- [Exercise directions] Could you copy the data word for word, starting from its first line and continuing up to and including the line with "yellow line at (431, 148): moved 16 px left"?

- [Records to process]
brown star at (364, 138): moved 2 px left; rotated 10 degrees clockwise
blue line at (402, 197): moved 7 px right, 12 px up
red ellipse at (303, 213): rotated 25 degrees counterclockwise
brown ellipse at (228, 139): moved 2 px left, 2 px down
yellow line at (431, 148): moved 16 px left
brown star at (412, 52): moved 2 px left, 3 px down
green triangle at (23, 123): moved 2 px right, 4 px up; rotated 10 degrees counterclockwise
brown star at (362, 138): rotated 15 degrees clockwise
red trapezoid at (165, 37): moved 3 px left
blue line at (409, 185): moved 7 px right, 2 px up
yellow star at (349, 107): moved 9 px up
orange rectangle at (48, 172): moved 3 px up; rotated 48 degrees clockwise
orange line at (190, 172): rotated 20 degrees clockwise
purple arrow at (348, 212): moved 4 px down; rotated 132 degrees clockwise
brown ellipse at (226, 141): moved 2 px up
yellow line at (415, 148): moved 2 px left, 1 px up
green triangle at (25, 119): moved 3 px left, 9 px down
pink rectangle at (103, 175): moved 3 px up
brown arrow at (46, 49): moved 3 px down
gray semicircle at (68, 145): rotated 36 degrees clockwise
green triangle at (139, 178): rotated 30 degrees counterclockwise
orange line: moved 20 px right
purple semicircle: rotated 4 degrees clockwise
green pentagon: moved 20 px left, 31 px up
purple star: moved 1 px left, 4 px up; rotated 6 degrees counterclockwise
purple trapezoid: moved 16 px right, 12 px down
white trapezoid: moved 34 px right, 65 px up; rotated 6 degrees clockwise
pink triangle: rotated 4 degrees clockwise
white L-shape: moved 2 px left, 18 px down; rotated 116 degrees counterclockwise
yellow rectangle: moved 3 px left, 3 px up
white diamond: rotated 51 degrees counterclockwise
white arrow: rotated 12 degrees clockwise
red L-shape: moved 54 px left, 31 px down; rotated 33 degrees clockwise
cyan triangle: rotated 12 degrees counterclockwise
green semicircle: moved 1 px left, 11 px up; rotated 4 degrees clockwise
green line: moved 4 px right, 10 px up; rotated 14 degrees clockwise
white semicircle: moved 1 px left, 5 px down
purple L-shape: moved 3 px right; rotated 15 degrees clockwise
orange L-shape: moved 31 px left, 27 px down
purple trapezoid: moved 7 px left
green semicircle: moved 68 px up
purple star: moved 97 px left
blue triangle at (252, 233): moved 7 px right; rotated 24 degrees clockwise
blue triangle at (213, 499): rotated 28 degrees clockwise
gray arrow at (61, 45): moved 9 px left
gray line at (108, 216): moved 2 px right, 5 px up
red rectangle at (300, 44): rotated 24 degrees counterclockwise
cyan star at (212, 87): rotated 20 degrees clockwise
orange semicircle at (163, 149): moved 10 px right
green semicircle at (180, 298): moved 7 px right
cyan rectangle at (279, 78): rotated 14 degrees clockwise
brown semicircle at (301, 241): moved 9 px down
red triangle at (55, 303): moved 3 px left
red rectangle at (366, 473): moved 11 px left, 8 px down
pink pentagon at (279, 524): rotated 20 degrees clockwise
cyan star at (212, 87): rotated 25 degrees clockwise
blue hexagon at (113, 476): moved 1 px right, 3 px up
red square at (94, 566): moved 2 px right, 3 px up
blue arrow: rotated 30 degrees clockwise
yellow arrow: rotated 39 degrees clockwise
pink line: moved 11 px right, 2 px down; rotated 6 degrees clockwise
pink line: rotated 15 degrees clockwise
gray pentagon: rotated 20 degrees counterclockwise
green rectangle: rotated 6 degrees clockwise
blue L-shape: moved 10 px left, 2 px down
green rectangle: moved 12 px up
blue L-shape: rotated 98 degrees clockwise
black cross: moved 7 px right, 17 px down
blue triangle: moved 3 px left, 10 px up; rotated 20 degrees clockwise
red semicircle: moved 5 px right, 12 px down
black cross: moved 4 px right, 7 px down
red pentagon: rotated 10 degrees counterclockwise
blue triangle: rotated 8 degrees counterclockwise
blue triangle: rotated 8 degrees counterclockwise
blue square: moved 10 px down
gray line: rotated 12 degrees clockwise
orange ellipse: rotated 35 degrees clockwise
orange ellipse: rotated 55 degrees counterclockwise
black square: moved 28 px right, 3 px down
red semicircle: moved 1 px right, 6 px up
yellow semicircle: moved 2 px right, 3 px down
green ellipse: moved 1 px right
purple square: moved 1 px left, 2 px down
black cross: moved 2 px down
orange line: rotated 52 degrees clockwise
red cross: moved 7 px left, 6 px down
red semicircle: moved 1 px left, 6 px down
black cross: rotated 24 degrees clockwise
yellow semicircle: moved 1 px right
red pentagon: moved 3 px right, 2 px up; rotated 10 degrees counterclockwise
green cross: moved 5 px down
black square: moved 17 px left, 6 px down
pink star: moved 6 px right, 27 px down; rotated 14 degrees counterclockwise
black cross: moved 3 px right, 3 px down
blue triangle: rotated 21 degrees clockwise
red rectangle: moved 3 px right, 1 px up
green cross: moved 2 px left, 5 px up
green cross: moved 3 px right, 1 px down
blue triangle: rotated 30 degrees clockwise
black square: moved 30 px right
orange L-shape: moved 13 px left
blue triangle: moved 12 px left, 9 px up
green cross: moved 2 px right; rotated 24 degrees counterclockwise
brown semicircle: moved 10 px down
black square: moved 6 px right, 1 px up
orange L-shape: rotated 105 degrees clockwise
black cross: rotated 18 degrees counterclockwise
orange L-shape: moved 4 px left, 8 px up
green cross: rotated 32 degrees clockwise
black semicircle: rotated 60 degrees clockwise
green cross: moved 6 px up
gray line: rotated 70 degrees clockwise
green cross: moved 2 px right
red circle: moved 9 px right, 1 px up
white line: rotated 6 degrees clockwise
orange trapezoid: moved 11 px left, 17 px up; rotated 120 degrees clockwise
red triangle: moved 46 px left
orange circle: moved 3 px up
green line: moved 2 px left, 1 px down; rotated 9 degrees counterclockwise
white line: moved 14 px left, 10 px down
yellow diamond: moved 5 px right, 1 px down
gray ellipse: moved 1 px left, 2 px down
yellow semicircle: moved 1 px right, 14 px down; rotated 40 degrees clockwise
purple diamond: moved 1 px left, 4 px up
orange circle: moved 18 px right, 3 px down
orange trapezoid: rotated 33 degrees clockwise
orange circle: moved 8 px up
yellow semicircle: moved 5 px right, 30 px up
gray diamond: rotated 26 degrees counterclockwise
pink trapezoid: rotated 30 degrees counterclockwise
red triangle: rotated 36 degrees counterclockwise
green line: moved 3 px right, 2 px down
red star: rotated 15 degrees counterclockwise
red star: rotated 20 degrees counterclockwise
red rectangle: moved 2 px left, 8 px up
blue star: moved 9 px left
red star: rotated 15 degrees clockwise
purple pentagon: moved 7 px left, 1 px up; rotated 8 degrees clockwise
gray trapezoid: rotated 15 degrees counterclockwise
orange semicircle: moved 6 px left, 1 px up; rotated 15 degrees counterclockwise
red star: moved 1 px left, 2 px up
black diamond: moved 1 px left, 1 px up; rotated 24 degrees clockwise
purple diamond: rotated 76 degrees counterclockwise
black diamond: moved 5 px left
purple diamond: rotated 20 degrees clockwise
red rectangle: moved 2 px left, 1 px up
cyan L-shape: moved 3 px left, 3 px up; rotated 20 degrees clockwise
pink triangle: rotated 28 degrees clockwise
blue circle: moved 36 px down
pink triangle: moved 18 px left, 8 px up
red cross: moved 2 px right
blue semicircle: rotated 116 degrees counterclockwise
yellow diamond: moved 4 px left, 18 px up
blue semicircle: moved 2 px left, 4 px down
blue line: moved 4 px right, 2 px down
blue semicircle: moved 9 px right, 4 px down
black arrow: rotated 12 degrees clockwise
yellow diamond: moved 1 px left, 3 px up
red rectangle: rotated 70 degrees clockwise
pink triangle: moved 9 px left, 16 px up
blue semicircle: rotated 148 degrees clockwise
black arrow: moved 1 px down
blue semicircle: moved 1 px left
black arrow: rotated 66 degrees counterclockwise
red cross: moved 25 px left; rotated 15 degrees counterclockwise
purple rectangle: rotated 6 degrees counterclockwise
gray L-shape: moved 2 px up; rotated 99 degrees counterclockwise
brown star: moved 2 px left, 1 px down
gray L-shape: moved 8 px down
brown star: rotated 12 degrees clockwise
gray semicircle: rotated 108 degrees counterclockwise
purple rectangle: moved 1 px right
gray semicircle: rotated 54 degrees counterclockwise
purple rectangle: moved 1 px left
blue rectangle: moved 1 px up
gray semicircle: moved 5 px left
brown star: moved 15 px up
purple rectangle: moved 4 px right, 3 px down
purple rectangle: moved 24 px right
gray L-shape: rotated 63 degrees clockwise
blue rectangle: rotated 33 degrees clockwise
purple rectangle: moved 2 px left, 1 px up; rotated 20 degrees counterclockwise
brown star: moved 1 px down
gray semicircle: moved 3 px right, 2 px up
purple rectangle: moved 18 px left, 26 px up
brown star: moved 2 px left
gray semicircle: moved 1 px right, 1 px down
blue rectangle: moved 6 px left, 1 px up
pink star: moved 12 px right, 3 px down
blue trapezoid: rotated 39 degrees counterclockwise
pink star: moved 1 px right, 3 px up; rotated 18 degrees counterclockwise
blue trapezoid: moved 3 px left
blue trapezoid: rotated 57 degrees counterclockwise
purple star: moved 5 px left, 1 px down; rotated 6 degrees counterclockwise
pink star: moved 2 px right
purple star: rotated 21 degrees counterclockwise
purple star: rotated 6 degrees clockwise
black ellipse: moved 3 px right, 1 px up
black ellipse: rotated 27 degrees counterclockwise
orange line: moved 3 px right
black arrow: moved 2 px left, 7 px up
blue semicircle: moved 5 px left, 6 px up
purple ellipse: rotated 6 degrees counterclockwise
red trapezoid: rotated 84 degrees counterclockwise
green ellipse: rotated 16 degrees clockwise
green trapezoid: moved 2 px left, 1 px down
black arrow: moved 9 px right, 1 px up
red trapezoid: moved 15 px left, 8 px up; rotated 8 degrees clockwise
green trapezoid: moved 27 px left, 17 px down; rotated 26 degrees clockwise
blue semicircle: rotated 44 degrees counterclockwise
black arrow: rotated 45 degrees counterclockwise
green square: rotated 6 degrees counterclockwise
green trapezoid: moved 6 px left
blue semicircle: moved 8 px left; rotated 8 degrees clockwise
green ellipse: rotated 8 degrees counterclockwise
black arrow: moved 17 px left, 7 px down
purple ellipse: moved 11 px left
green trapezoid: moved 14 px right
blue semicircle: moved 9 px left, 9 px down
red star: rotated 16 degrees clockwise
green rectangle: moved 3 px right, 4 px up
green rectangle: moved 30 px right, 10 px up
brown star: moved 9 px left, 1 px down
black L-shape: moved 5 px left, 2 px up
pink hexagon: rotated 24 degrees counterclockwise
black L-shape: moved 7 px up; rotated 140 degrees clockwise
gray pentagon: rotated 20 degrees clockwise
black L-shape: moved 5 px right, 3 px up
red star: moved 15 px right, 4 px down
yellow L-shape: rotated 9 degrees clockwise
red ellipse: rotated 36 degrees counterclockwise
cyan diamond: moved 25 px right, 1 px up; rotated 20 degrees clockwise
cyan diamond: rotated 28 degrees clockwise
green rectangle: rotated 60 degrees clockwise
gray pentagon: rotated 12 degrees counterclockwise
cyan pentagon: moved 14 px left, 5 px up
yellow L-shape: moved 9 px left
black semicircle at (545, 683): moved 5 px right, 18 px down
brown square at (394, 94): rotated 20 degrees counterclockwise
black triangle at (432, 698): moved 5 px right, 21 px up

- [Correct response]
brown star at (364, 138): moved 2 px left; rotated 10 degrees clockwise
blue line at (402, 197): moved 7 px right, 12 px up
red ellipse at (303, 213): rotated 25 degrees counterclockwise
brown ellipse at (228, 139): moved 2 px left, 2 px down
yellow line at (431, 148): moved 16 px left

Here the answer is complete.